◆ **Exercise prompt**
Transcribe every record as it stands and set the images aside.

(Dataset items)
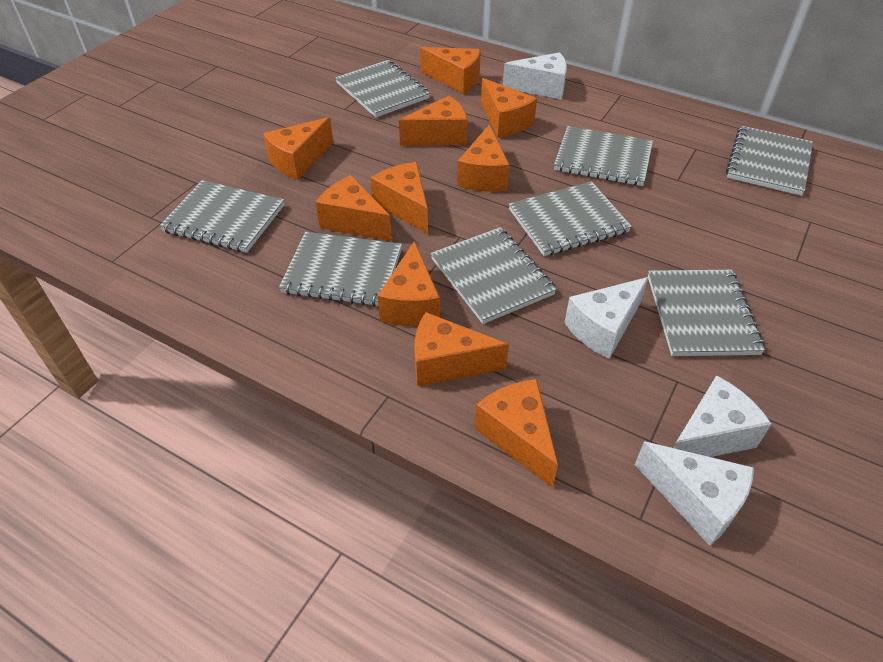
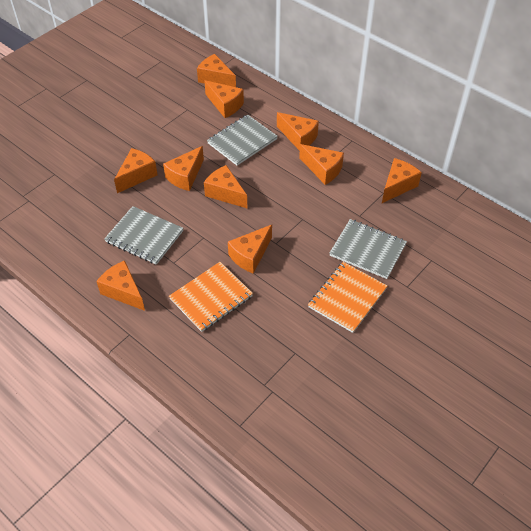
grey notebook: 8 -> 3
orange notebook: 0 -> 2
white cheese: 4 -> 0

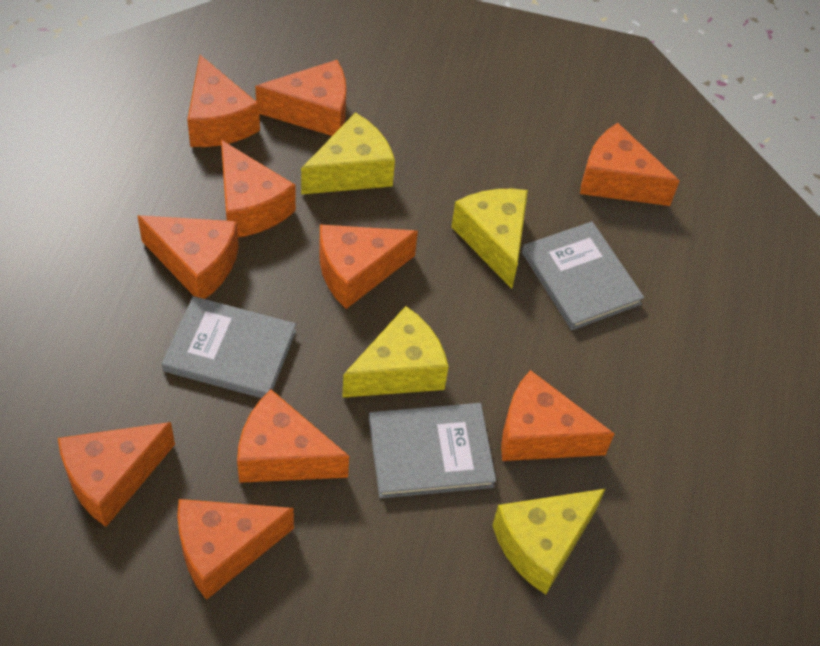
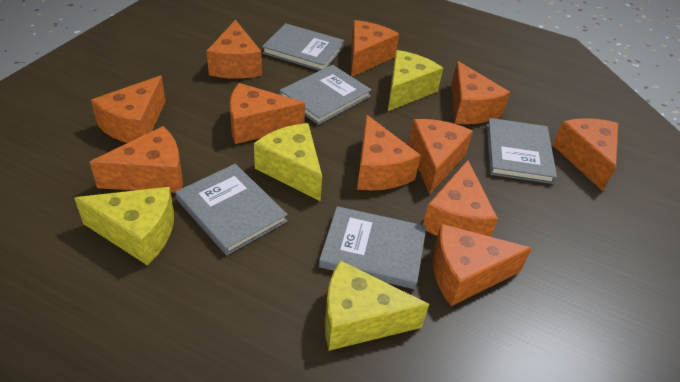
grey book: 3 -> 5
orange cheese: 10 -> 11

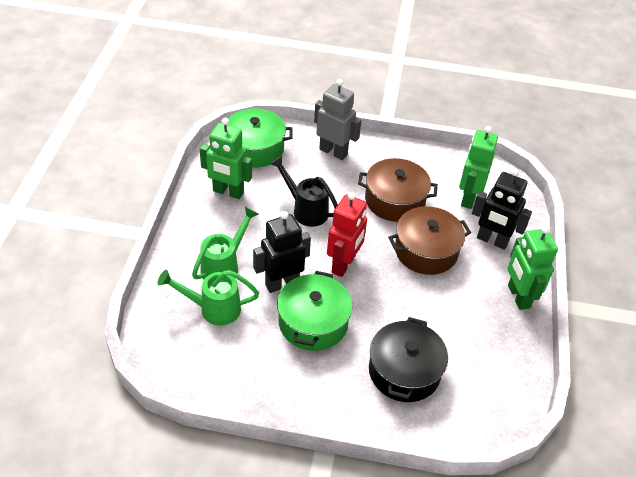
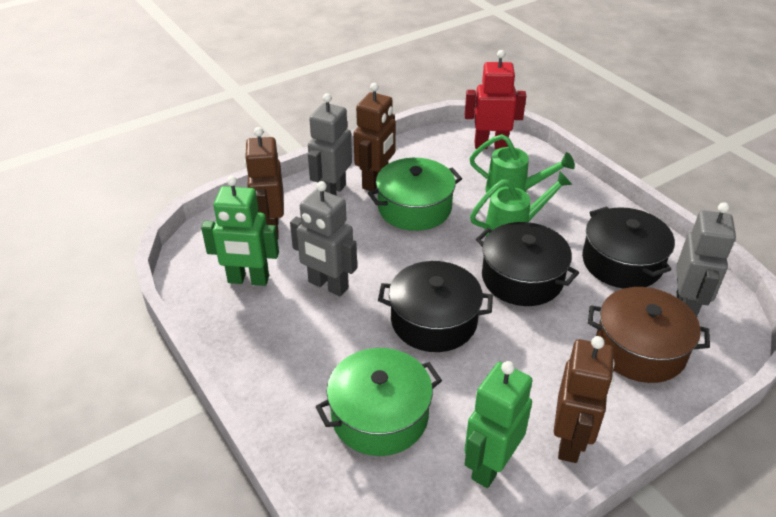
black pot: 1 -> 3
black robot: 2 -> 0
black watering can: 1 -> 0
brown pot: 2 -> 1
brown robot: 0 -> 3
green robot: 3 -> 2
grey robot: 1 -> 3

◆ **Reply to the exercise**
grey notebook: 8 -> 3
orange notebook: 0 -> 2
white cheese: 4 -> 0

grey book: 3 -> 5
orange cheese: 10 -> 11

black pot: 1 -> 3
black robot: 2 -> 0
black watering can: 1 -> 0
brown pot: 2 -> 1
brown robot: 0 -> 3
green robot: 3 -> 2
grey robot: 1 -> 3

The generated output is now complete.